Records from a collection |

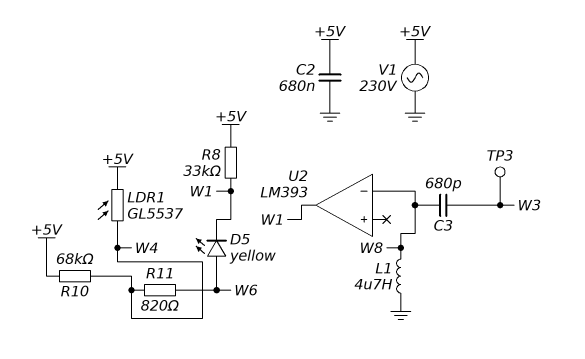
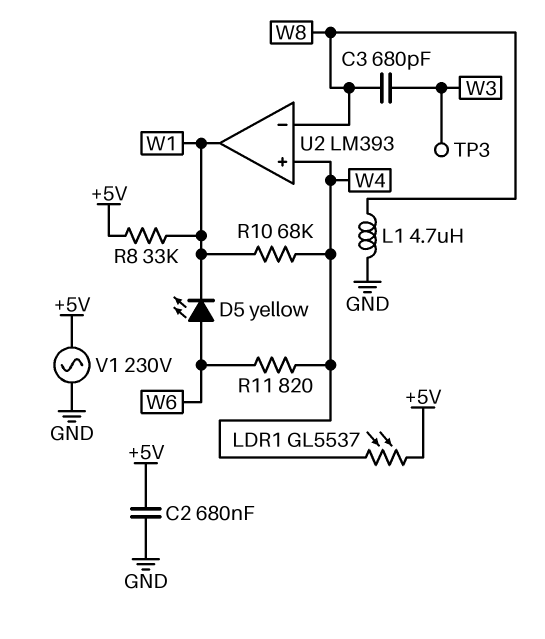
R10: 68k (+5V, W4) -> 68k (W1, W4)
U2 pin in+: none -> W4

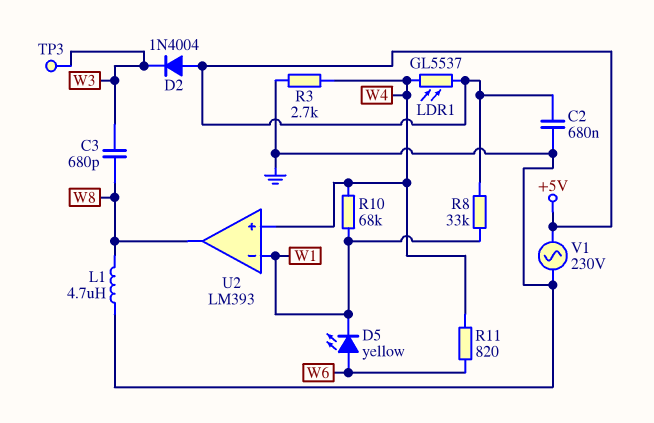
D2: none -> diode 1N4004 (A +5V, K W3)
R3: none -> 2.7k (GND, W4)
U2 pin in-: W8 -> W1
U2 pin out: W1 -> W8

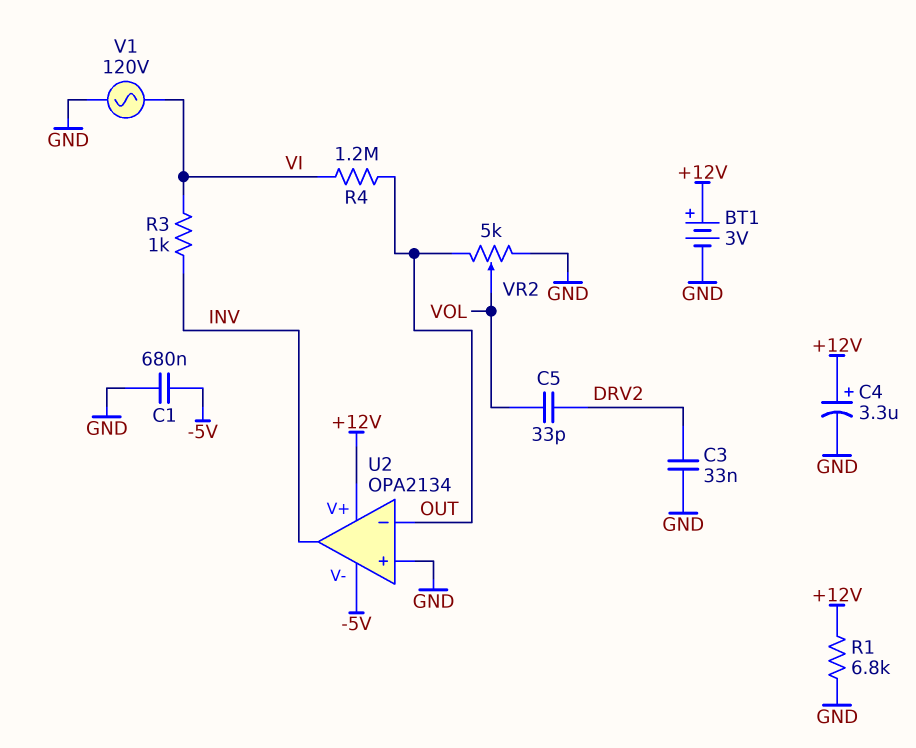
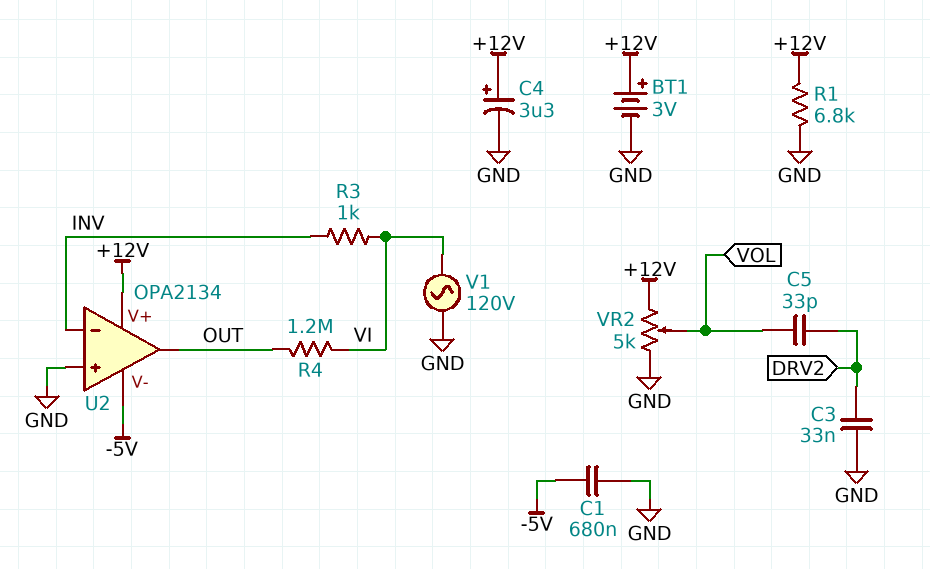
U2 pin in-: OUT -> INV
U2 pin out: INV -> OUT
VR2: 5k (GND, OUT, wiper VOL) -> 5k (+12V, GND, wiper VOL)

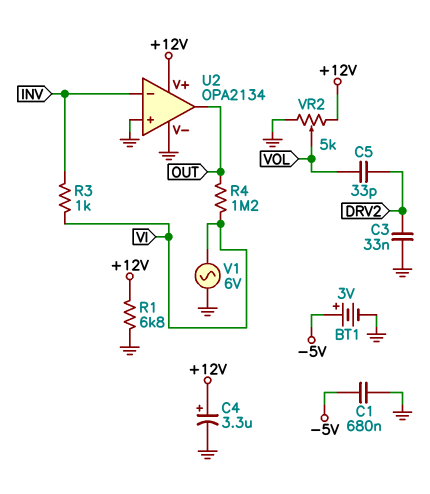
BT1: 3V (plus +12V, minus GND) -> 3V (plus -5V, minus GND)
U2 pin V-: -5V -> GND
V1: AC 120V (GND, VI) -> AC 6V (GND, VI)

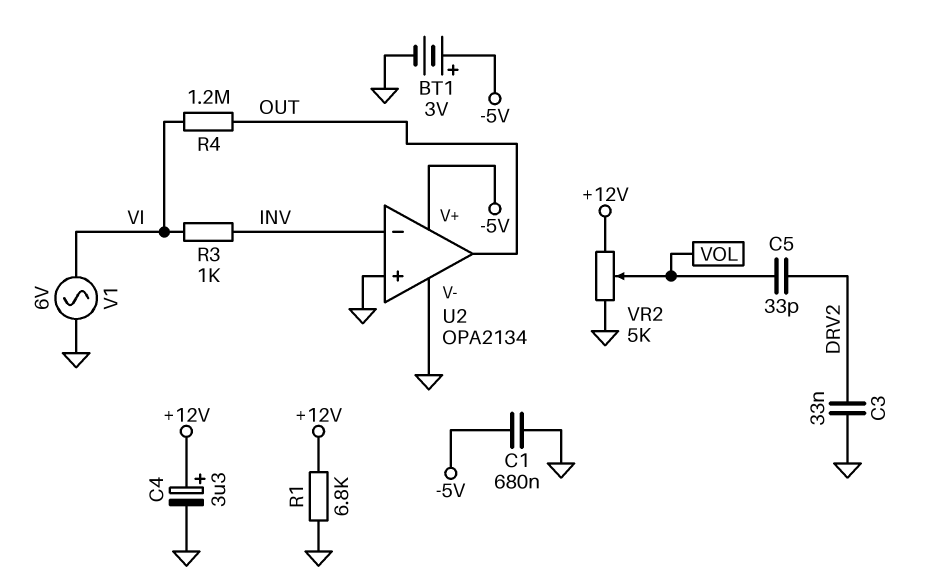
U2 pin V+: +12V -> -5V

EXERCISE DIRECTIONS |
Scan the entries above and return each line that holds "none".

ANSWER FOR THIS EXERCISE |
U2 pin in+: none -> W4
D2: none -> diode 1N4004 (A +5V, K W3)
R3: none -> 2.7k (GND, W4)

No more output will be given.